» About this task:
Note each line in the data holding the string "pink" and report it.

=== Working data ===

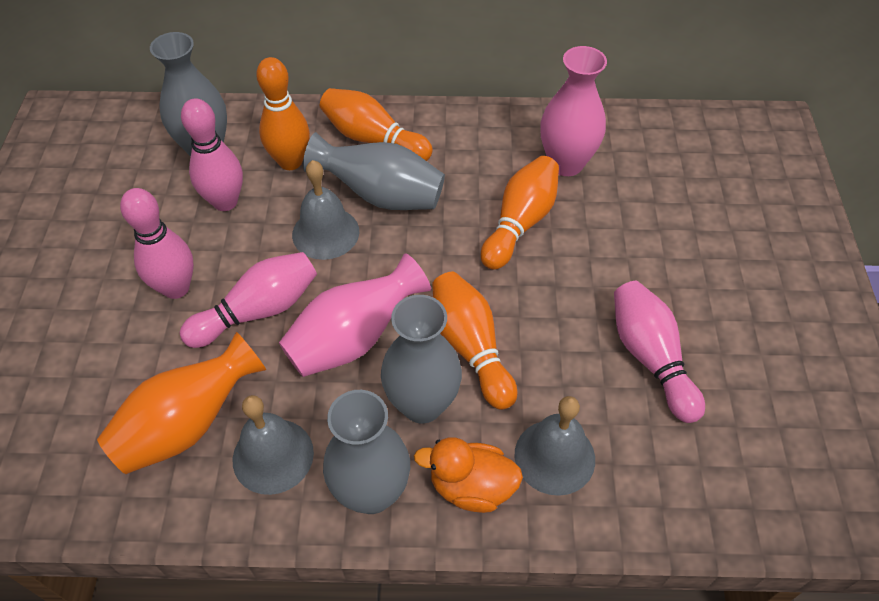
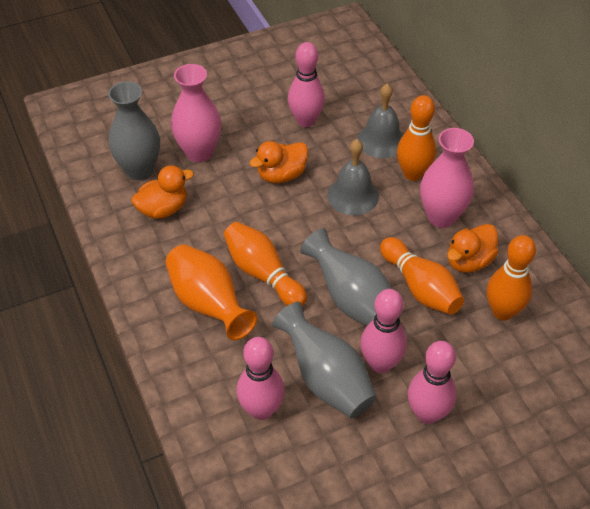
grey bell: 3 -> 2
grey vase: 4 -> 3
orange duck: 1 -> 3

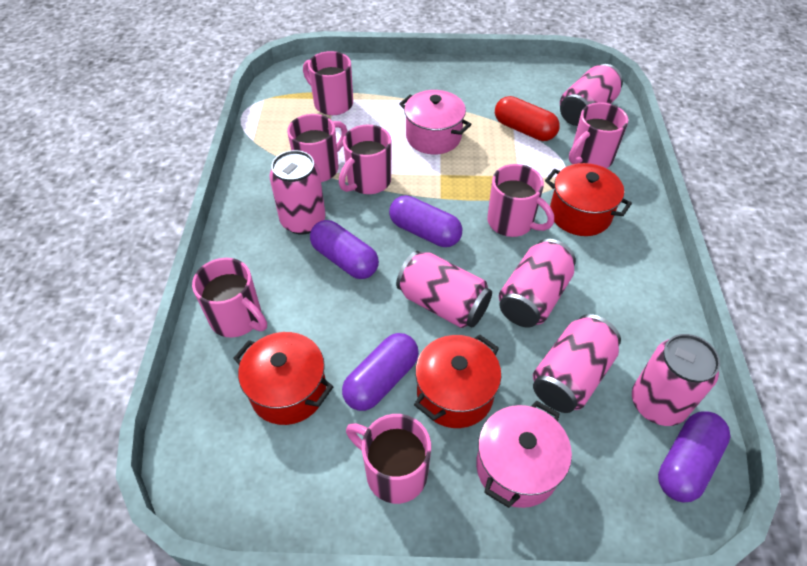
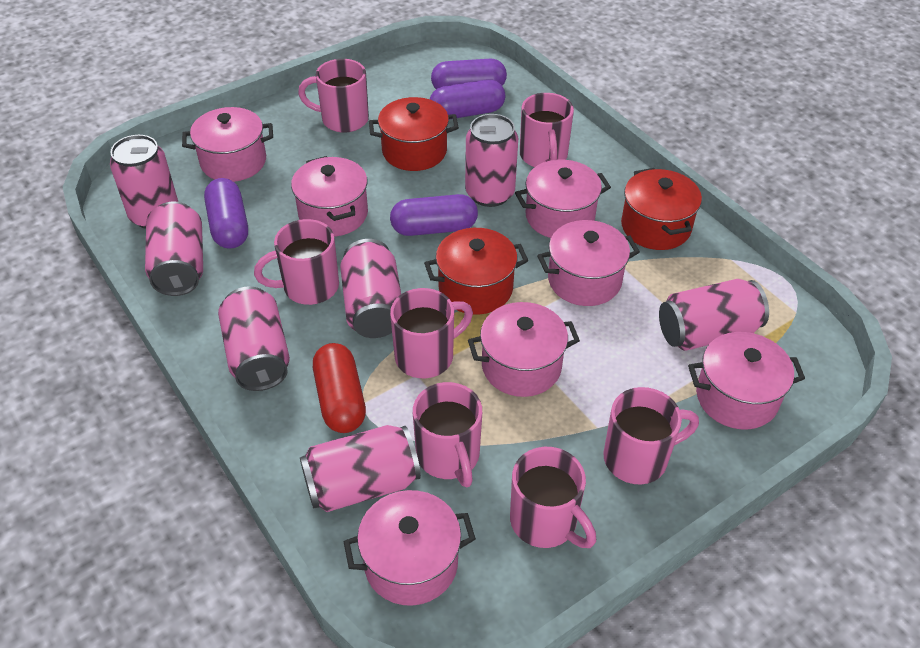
pink can: 6 -> 7
pink pot: 2 -> 7

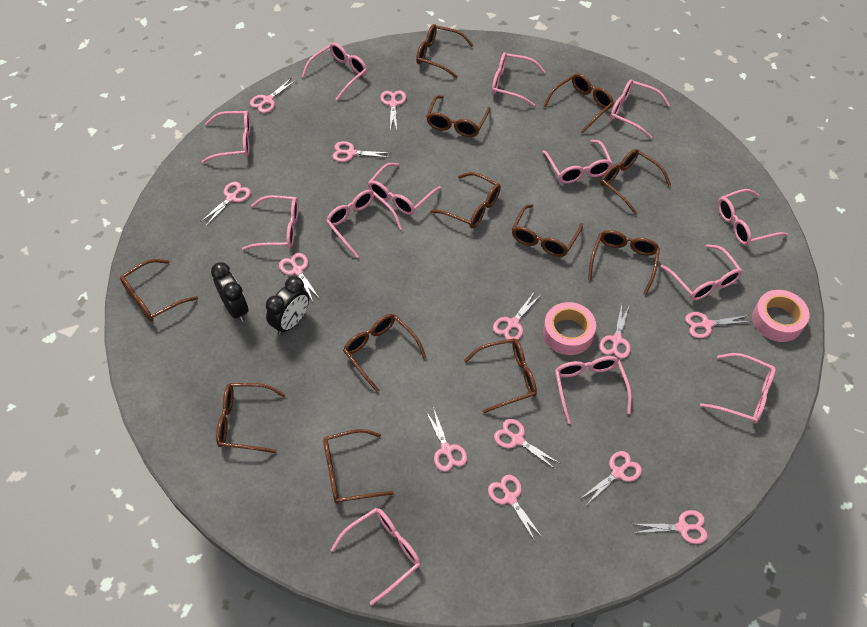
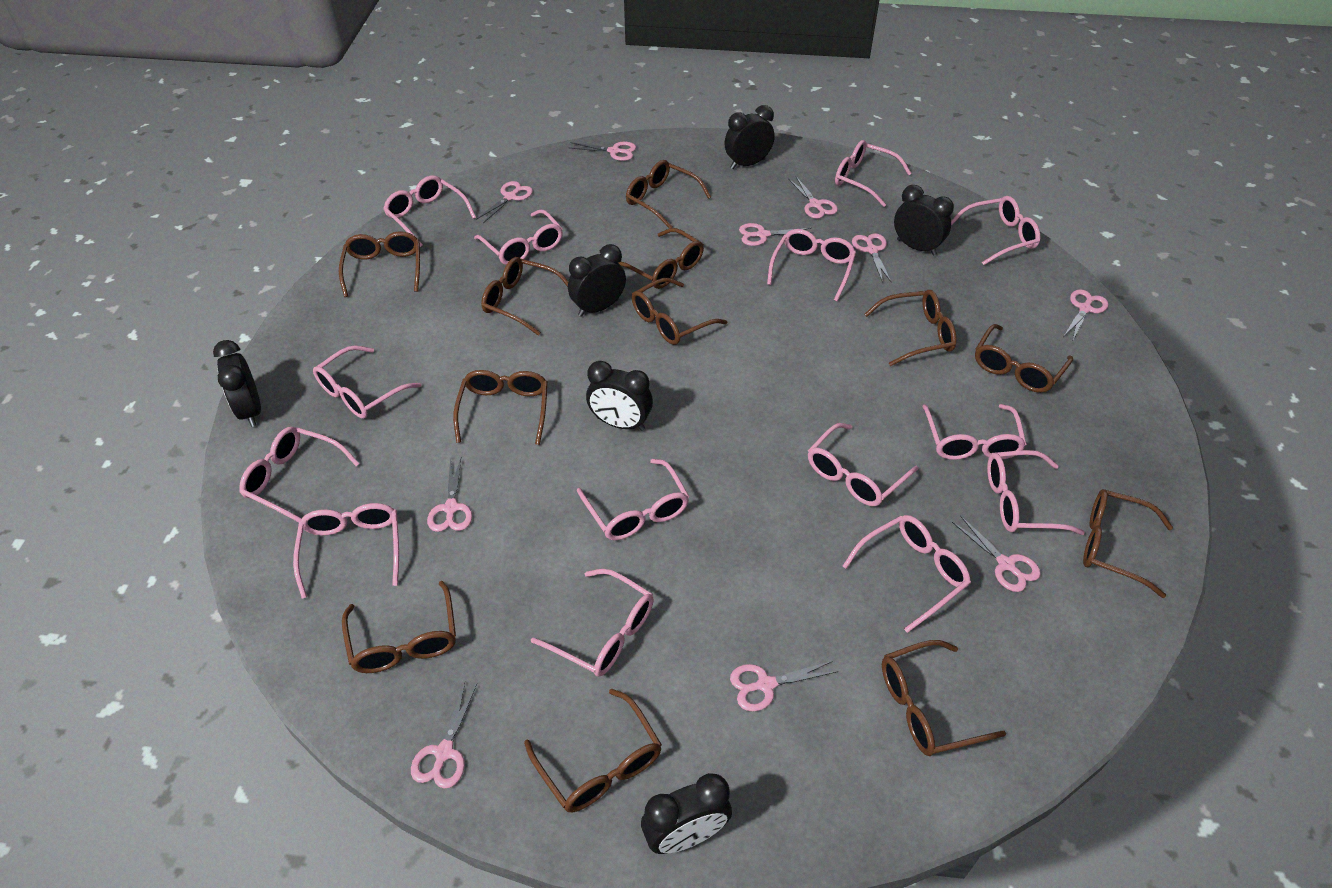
black clock: 2 -> 6
pink glasses: 13 -> 14
pink scissors: 13 -> 10
pink tape: 2 -> 0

===

» Worked solution:
pink can: 6 -> 7
pink pot: 2 -> 7
pink glasses: 13 -> 14
pink scissors: 13 -> 10
pink tape: 2 -> 0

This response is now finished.